Problem to solve →
Where a line below includes the word "turned", copy that line.

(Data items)

□ □ □

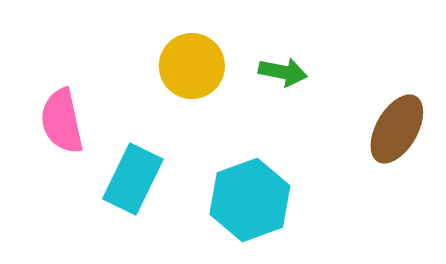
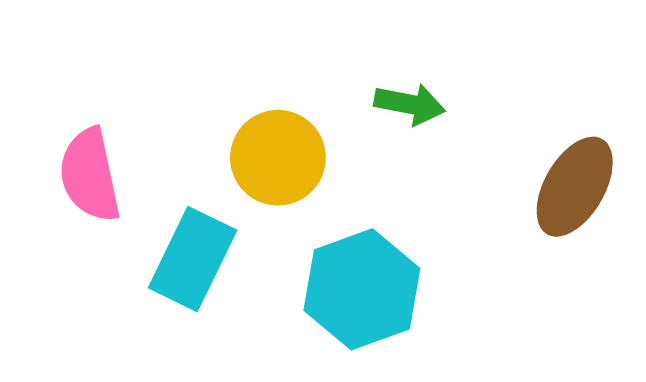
yellow circle: (192, 66) -> (278, 158), moved

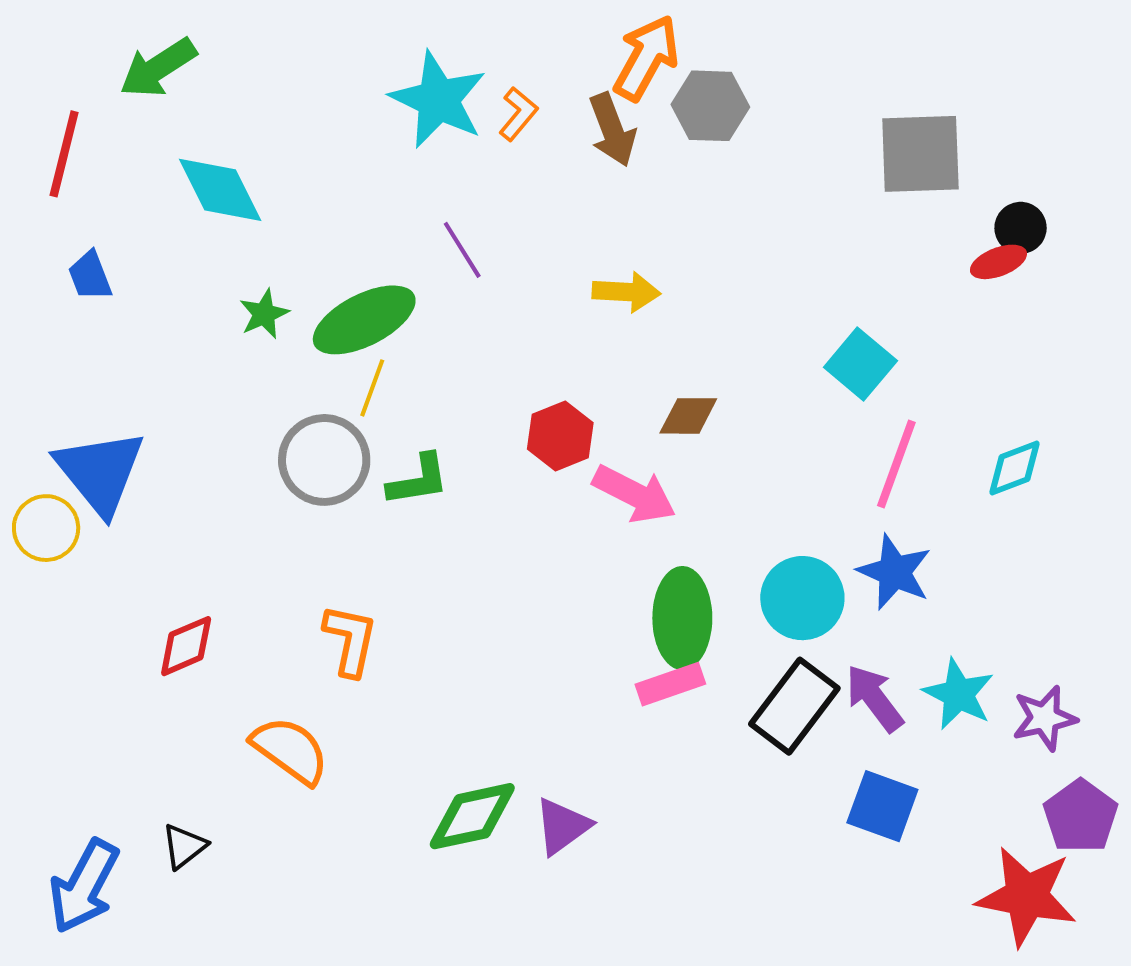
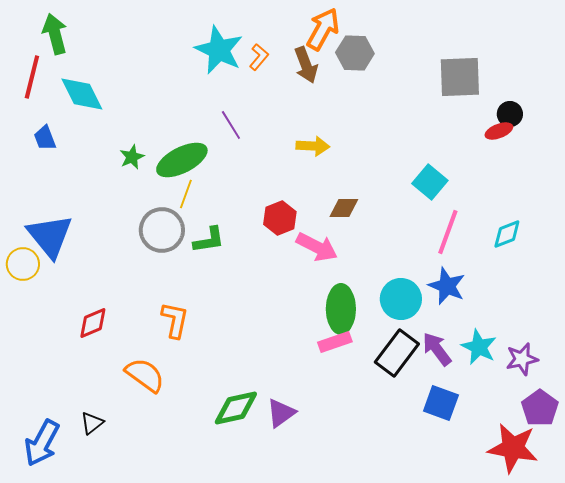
green arrow: (158, 68) -> (55, 34), moved, turned 108
cyan diamond: (220, 190) -> (82, 94), moved

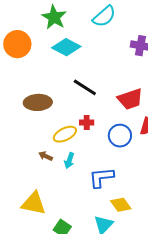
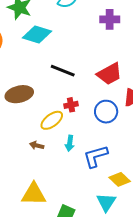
cyan arrow: (69, 160) -> (70, 143), moved

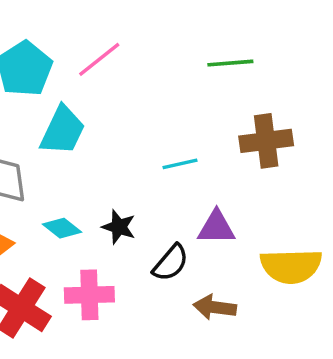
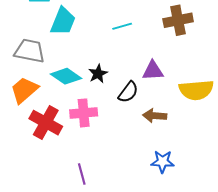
cyan line: (180, 164) -> (122, 26), moved
black star: (119, 227) -> (98, 74), turned 30
cyan diamond: (62, 228) -> (66, 76), size x1.4

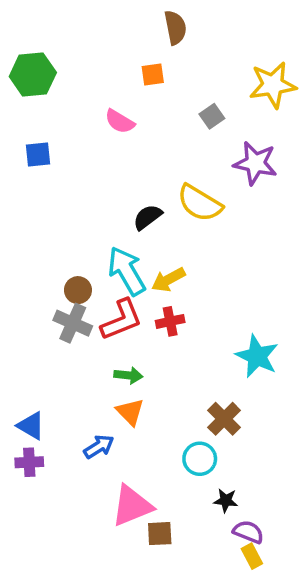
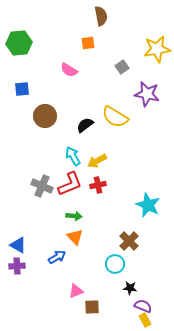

□ □ □

Written solution →
green arrow: (158, 68) -> (55, 34), moved, turned 108
black star: (119, 227) -> (98, 74), turned 30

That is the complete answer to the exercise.